Required work: Each line from the one containing "LUX2 pin VCC: GND -> 5V" to the final line of the listing below must be transcribed exactly; all others are left out.
▼
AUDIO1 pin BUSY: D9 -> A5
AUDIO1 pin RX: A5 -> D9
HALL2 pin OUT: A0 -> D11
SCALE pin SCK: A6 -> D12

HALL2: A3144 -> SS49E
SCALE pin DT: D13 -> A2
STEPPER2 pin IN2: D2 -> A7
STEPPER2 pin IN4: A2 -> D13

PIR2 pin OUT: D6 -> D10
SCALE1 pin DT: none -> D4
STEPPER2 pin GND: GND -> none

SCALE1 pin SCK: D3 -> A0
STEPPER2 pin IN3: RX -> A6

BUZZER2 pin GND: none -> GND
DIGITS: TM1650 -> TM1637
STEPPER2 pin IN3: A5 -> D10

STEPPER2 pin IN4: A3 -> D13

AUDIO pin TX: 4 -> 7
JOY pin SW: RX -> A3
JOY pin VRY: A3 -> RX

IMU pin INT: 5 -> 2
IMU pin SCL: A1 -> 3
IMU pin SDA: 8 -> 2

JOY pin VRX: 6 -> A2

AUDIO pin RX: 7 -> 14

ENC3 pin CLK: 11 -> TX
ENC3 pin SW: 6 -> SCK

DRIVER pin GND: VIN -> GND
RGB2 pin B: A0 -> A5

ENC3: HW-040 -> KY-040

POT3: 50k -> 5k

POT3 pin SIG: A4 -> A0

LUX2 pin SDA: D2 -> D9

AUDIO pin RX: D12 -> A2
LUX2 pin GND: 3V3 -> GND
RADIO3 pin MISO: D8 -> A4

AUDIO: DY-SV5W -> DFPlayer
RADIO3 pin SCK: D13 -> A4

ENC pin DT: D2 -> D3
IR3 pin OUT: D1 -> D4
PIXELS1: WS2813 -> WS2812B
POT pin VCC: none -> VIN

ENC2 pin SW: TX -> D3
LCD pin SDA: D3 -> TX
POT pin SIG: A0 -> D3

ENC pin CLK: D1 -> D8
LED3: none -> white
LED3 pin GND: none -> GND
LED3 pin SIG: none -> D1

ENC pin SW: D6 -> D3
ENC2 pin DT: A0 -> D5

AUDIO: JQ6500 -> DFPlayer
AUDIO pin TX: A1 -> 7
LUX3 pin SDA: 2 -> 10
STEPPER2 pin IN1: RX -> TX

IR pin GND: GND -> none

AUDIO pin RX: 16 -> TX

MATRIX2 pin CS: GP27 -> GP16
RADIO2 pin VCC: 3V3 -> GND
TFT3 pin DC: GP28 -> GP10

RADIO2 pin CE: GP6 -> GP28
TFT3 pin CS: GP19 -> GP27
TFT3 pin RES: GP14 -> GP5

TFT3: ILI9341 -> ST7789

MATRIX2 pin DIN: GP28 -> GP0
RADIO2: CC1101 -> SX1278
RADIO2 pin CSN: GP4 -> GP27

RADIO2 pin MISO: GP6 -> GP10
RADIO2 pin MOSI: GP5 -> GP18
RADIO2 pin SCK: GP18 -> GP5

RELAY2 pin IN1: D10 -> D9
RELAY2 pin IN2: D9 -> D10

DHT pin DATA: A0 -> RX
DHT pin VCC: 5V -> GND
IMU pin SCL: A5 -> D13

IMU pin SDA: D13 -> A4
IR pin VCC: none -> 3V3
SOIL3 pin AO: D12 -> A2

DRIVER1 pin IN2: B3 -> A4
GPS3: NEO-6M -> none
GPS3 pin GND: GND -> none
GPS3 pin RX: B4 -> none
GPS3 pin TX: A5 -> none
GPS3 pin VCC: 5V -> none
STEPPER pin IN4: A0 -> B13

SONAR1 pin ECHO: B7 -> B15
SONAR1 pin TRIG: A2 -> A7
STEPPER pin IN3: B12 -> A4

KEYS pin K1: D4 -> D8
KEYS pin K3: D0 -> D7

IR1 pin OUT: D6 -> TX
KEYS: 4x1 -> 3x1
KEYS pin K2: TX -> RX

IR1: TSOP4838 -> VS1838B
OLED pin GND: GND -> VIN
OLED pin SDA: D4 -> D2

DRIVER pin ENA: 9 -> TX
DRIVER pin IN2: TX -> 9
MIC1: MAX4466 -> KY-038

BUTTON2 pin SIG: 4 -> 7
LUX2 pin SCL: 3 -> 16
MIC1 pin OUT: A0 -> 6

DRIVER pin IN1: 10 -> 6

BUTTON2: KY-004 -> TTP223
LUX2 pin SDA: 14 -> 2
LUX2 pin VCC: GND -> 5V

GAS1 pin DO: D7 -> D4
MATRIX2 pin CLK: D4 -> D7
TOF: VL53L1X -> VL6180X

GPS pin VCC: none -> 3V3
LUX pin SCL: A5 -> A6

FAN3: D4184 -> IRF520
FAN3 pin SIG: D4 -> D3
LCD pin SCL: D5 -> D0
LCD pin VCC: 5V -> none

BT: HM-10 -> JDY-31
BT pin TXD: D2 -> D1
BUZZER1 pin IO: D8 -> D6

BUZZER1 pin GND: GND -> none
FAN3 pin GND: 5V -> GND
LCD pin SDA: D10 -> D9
▲
Expected answer:
LUX2 pin VCC: GND -> 5V

GAS1 pin DO: D7 -> D4
MATRIX2 pin CLK: D4 -> D7
TOF: VL53L1X -> VL6180X

GPS pin VCC: none -> 3V3
LUX pin SCL: A5 -> A6

FAN3: D4184 -> IRF520
FAN3 pin SIG: D4 -> D3
LCD pin SCL: D5 -> D0
LCD pin VCC: 5V -> none

BT: HM-10 -> JDY-31
BT pin TXD: D2 -> D1
BUZZER1 pin IO: D8 -> D6

BUZZER1 pin GND: GND -> none
FAN3 pin GND: 5V -> GND
LCD pin SDA: D10 -> D9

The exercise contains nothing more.